**WRITTEN REQUEST:** Copy verbatim every line of the records from the one containing "untamed [676, 1188]" through the one containing "songbooks [740, 913]", inclusive, and output nothing else.

**DATA LISTING:**
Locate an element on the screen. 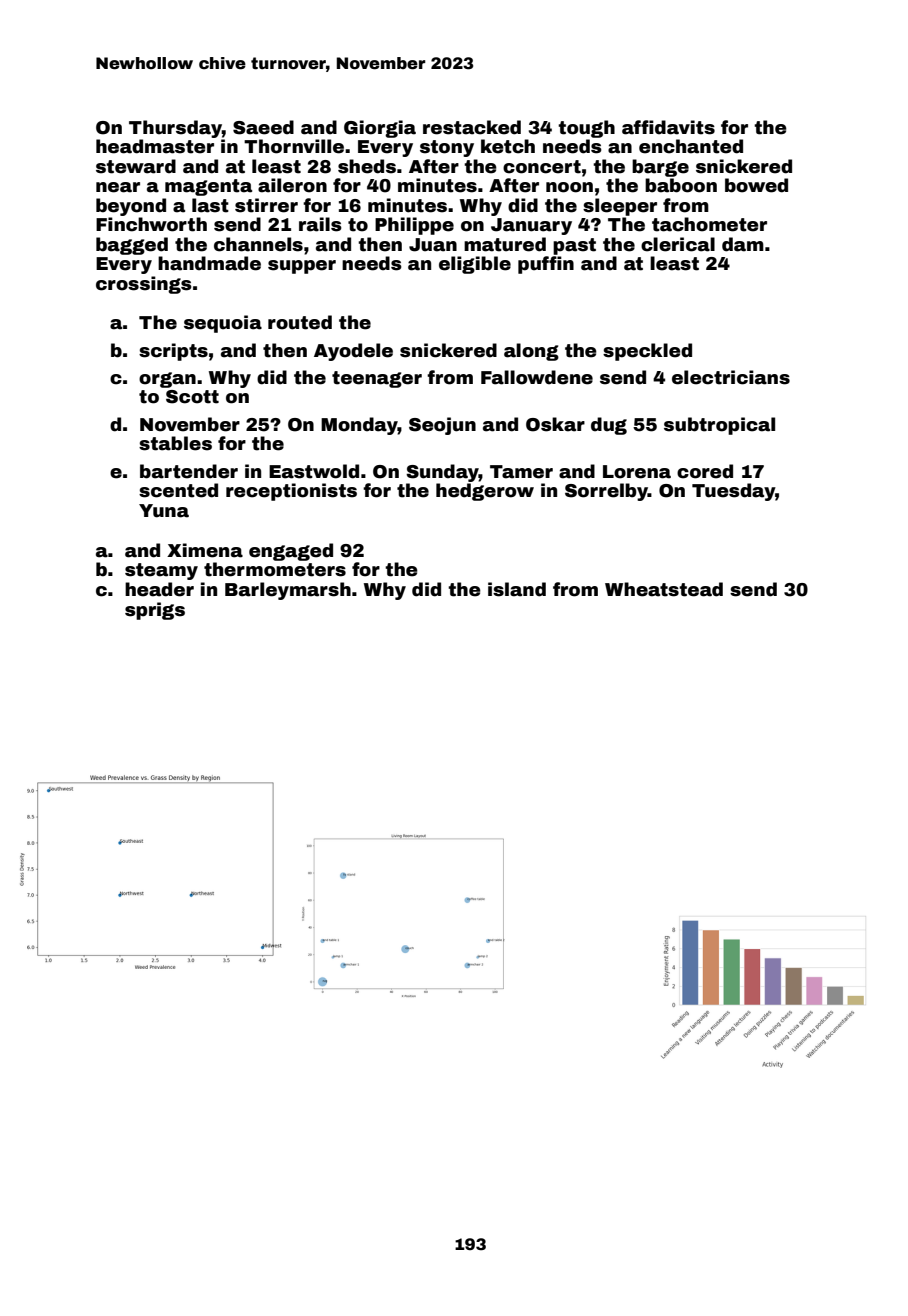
==
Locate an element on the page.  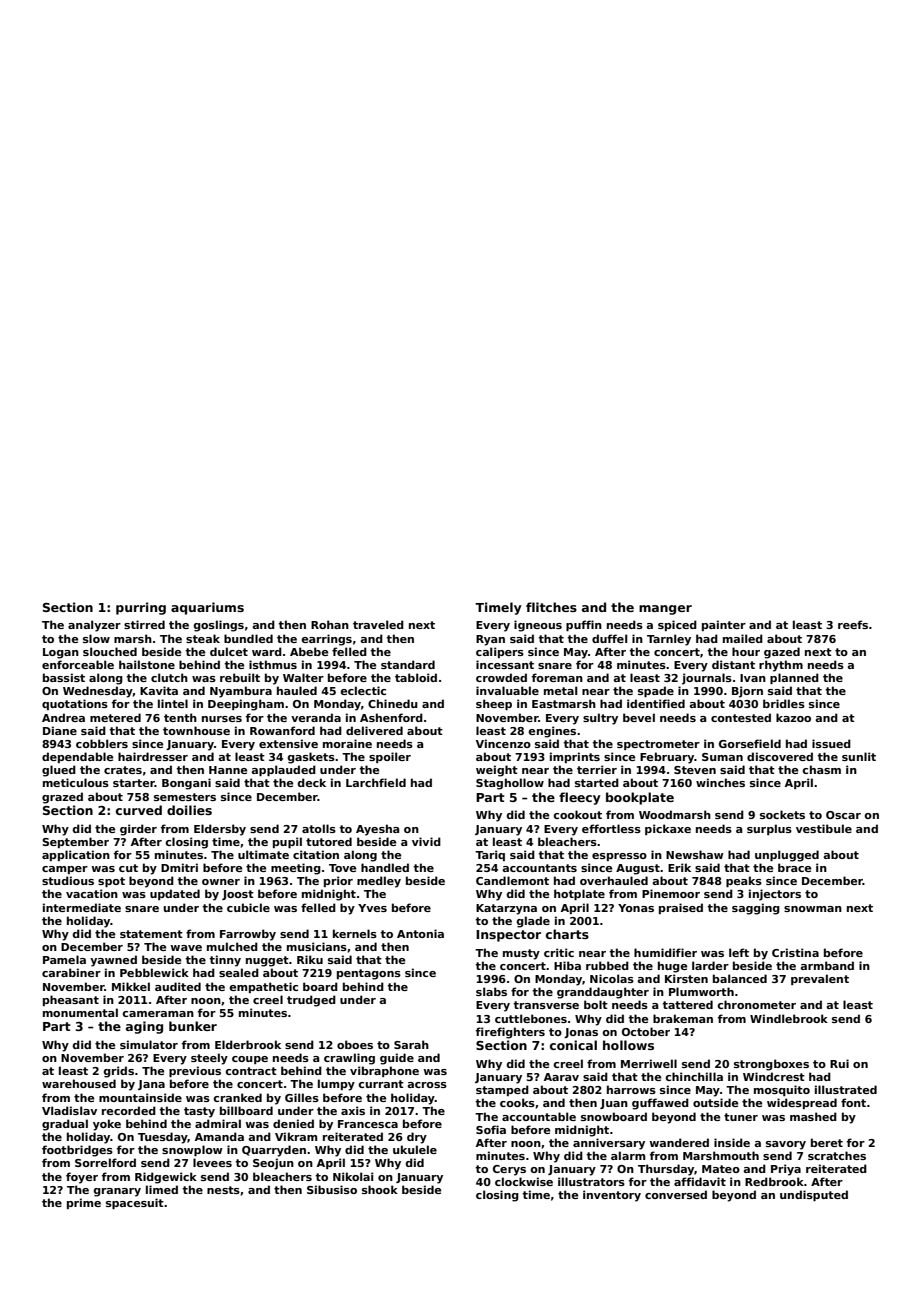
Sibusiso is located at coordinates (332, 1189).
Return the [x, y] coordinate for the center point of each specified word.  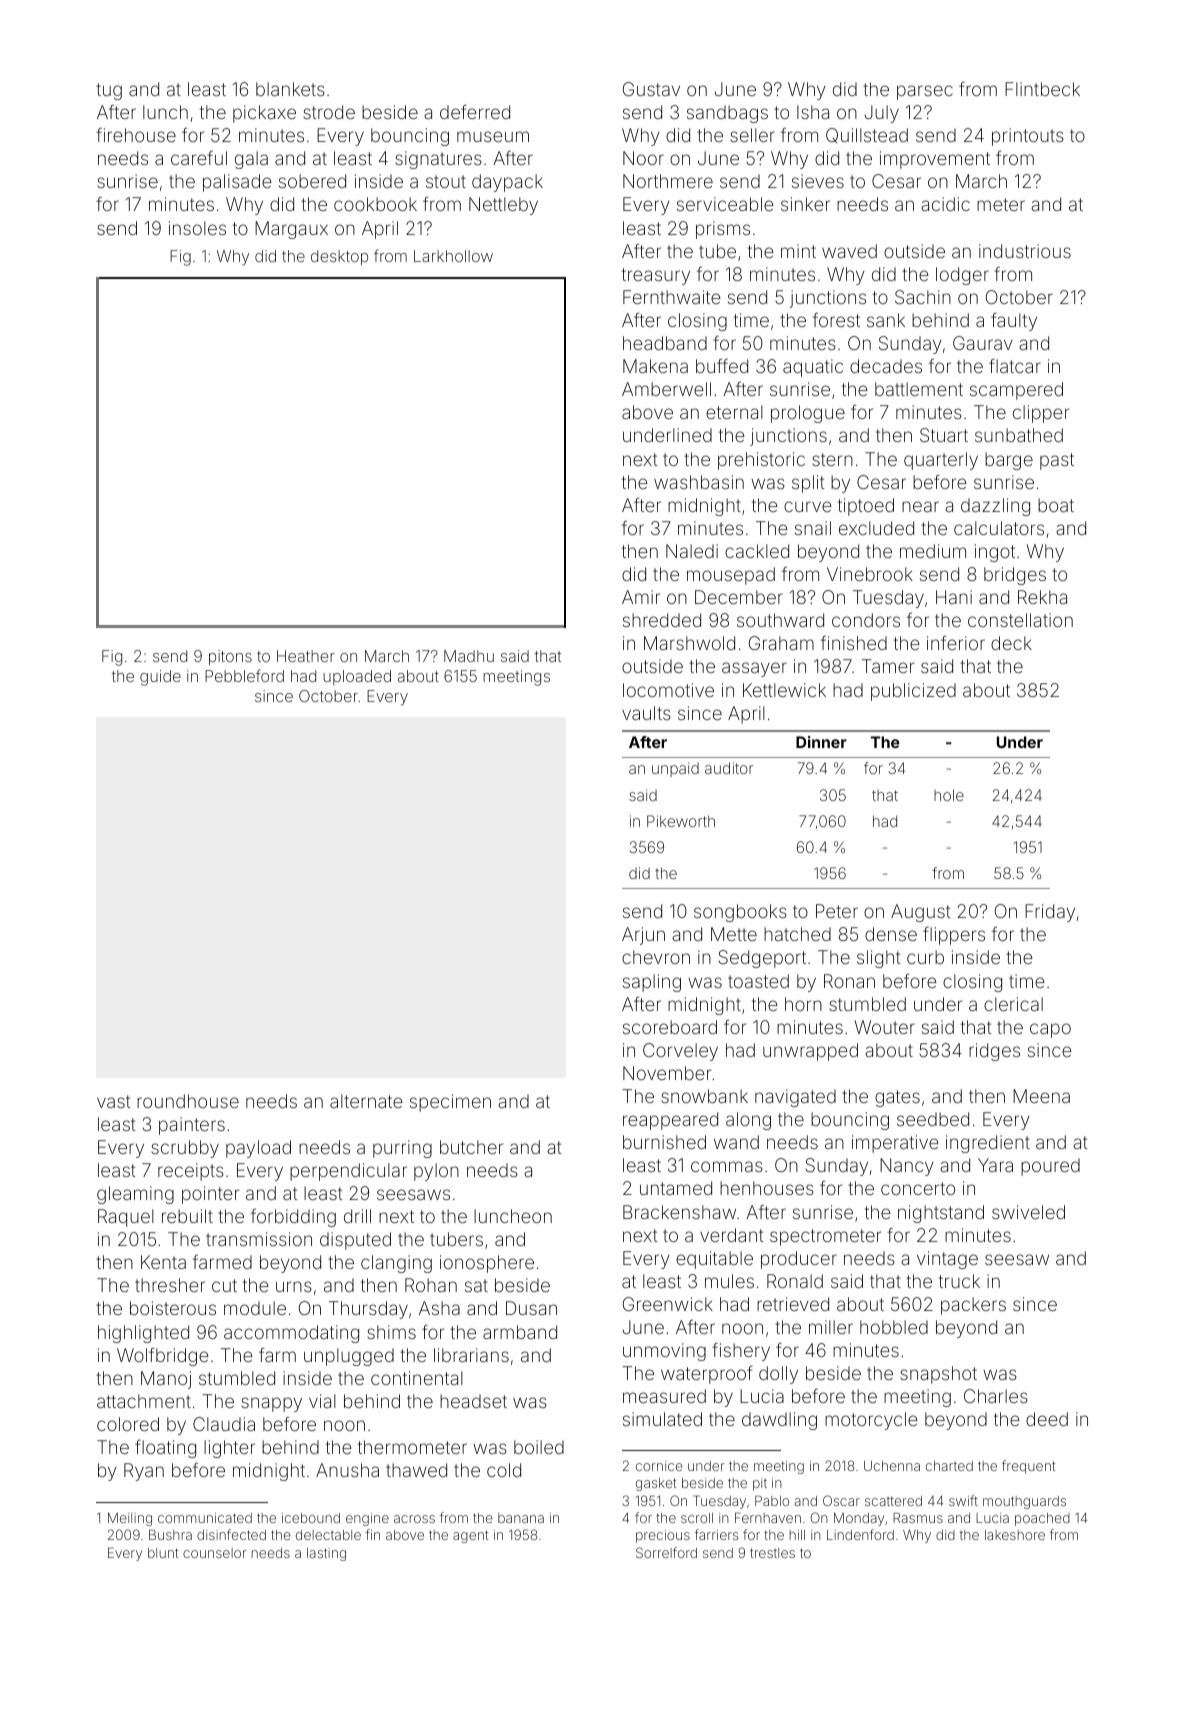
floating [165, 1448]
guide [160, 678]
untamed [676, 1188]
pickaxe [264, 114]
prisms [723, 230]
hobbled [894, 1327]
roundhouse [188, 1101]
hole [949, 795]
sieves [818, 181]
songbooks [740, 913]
==
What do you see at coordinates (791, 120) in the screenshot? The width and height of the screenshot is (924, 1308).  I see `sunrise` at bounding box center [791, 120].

**EXERCISE OUTPUT:**
untamed [676, 1188]
pickaxe [264, 114]
prisms [723, 230]
hobbled [894, 1327]
roundhouse [188, 1101]
hole [949, 795]
sieves [818, 181]
songbooks [740, 913]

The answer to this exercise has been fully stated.